━━━ STUDY MATERIAL ━━━
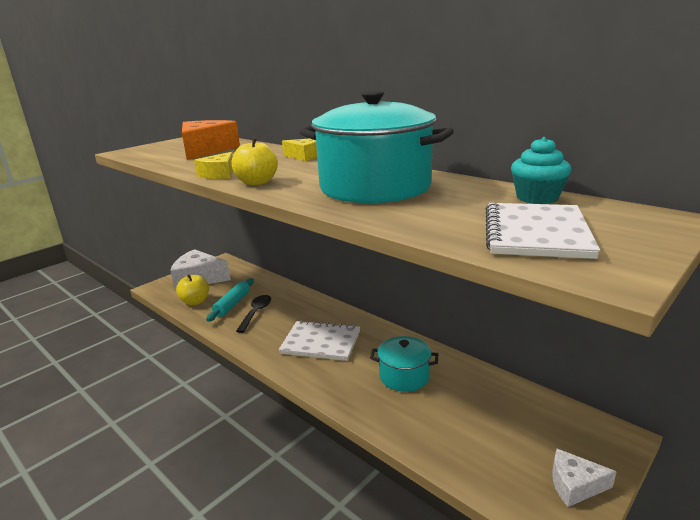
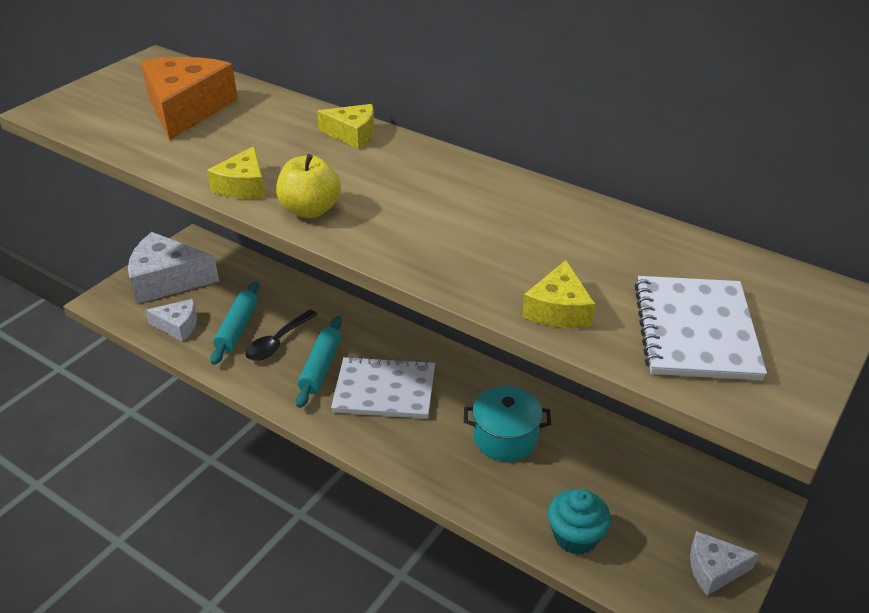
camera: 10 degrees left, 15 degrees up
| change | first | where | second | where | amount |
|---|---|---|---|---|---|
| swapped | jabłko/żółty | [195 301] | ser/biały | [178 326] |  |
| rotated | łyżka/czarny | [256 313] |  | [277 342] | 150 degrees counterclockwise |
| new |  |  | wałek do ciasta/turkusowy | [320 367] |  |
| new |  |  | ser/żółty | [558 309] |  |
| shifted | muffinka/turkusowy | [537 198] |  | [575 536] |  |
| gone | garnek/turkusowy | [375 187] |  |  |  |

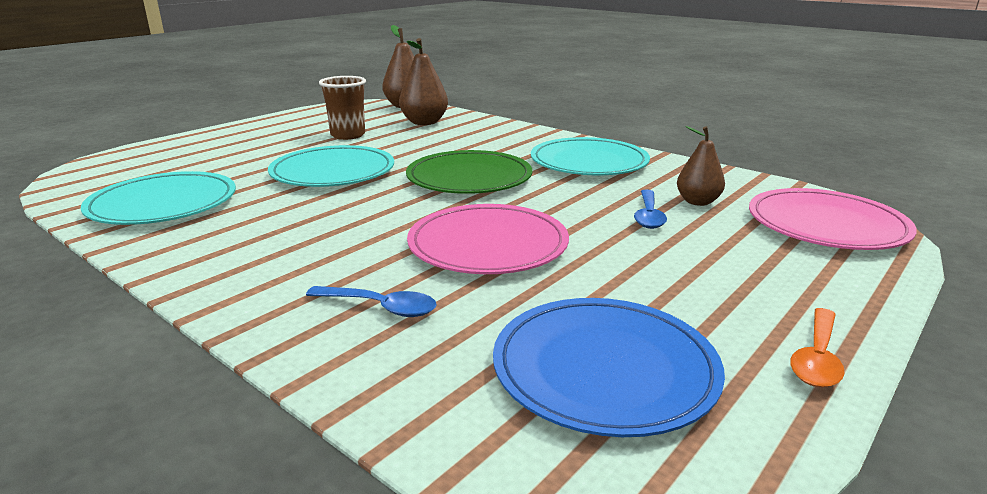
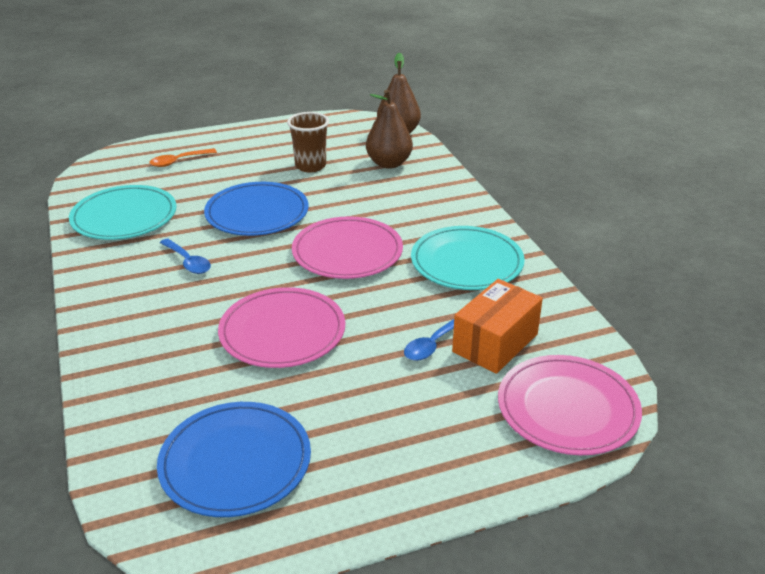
camera: 30 degrees right, 10 degrees up
| change | first | where | second | where | amount |
|---|---|---|---|---|---|
| shifted | łyżka/pomarańczowy | [817 358] |  | [178 161] |  |
| shifted | łyżka/niebieski | [380 307] |  | [188 262] |  |
| repainted | talerz/turkusowy | [333 172] | talerz/niebieski | [257 213] |  |
| repainted | talerz/zielony | [469 178] | talerz/różowy | [347 252] |  |
| swapped | gruszka/brązowy | [697 202] | pudełko/pomarańczowy | [495 343] |  |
━━━
**PROBLEM REQUIREMENTS**
Repeat the listing in full and to the letter, excluding every image.

**EXPECTED ANSWER**
camera: 10 degrees left, 15 degrees up
| change | first | where | second | where | amount |
|---|---|---|---|---|---|
| swapped | jabłko/żółty | [195 301] | ser/biały | [178 326] |  |
| rotated | łyżka/czarny | [256 313] |  | [277 342] | 150 degrees counterclockwise |
| new |  |  | wałek do ciasta/turkusowy | [320 367] |  |
| new |  |  | ser/żółty | [558 309] |  |
| shifted | muffinka/turkusowy | [537 198] |  | [575 536] |  |
| gone | garnek/turkusowy | [375 187] |  |  |  |

camera: 30 degrees right, 10 degrees up
| change | first | where | second | where | amount |
|---|---|---|---|---|---|
| shifted | łyżka/pomarańczowy | [817 358] |  | [178 161] |  |
| shifted | łyżka/niebieski | [380 307] |  | [188 262] |  |
| repainted | talerz/turkusowy | [333 172] | talerz/niebieski | [257 213] |  |
| repainted | talerz/zielony | [469 178] | talerz/różowy | [347 252] |  |
| swapped | gruszka/brązowy | [697 202] | pudełko/pomarańczowy | [495 343] |  |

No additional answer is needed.